- [Action item]: Copy each line of the data that has "schottky" in it.

- [Data in this exercise]:
+++

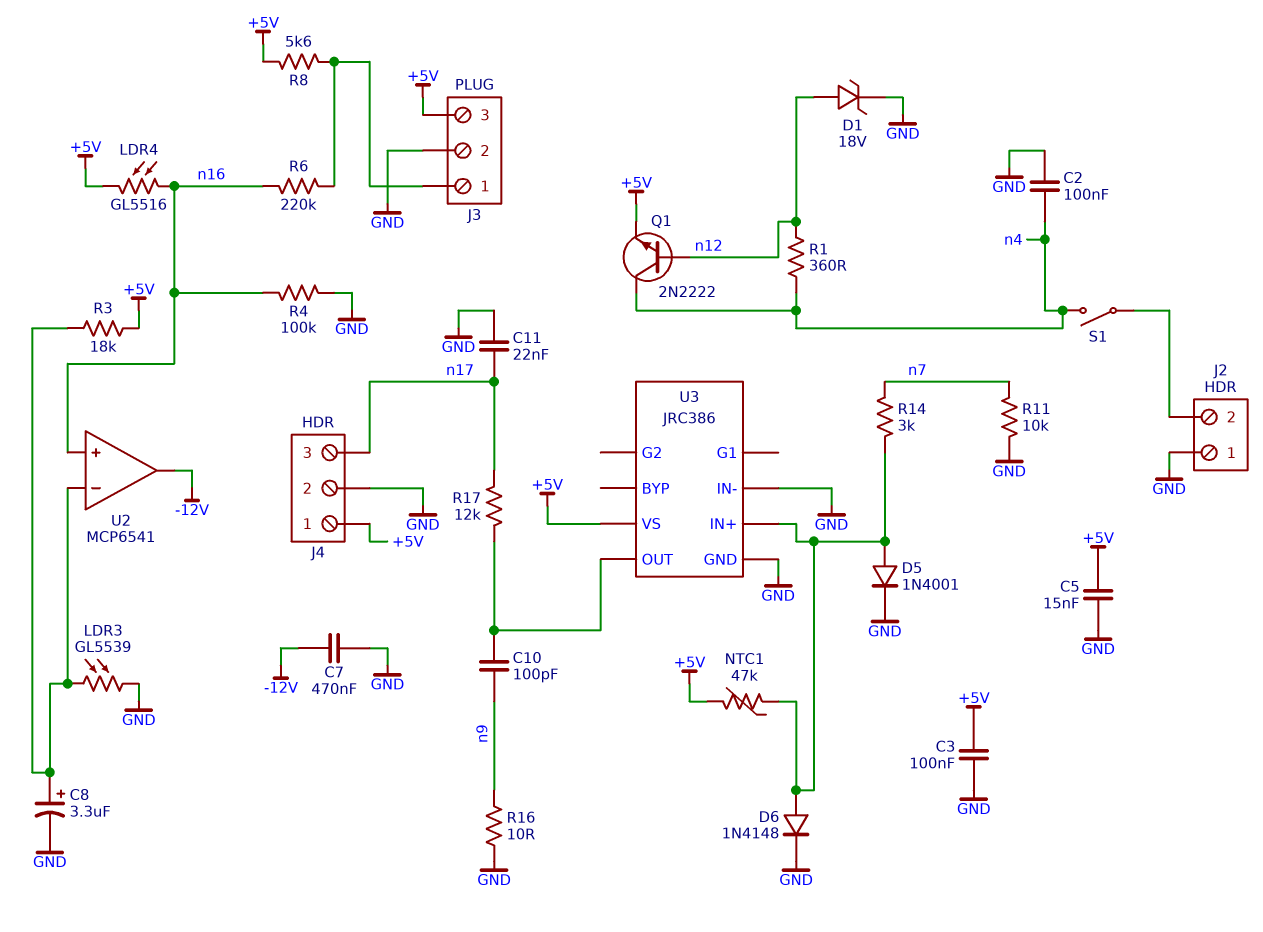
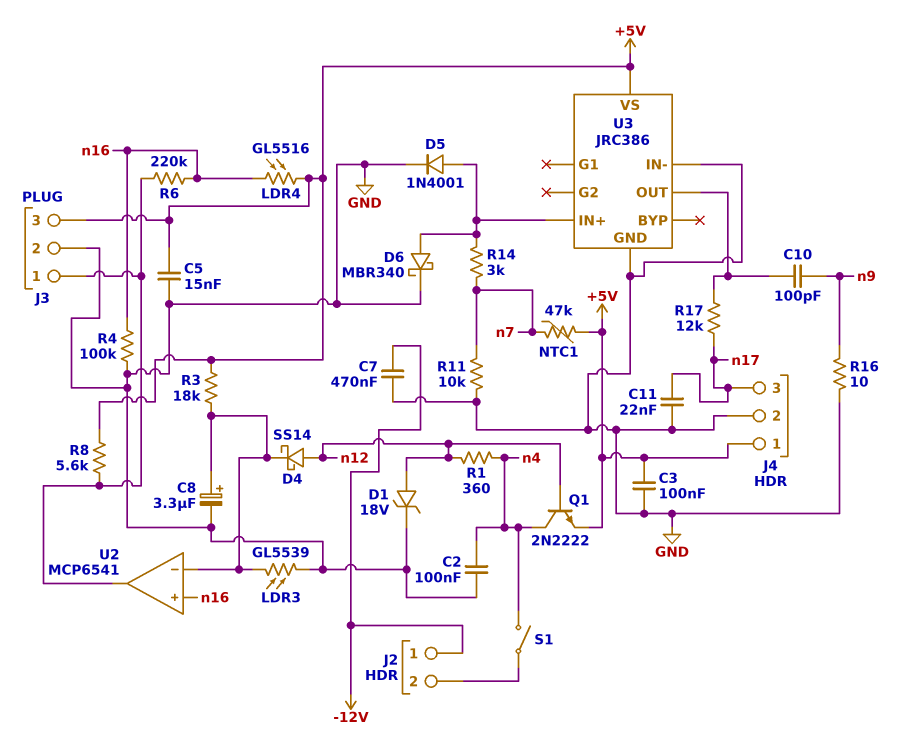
D4: none -> schottky SS14 (A n12, K U2/in-)
D6: diode 1N4148 (A U3/IN+, K GND) -> schottky MBR340 (A U3/IN+, K GND)
J2 pin 1: GND -> -12V
NTC1: 47k (+5V, U3/IN+) -> 47k (+5V, n7)
U2 pin out: -12V -> J3/1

+++

- [Answer]:
D4: none -> schottky SS14 (A n12, K U2/in-)
D6: diode 1N4148 (A U3/IN+, K GND) -> schottky MBR340 (A U3/IN+, K GND)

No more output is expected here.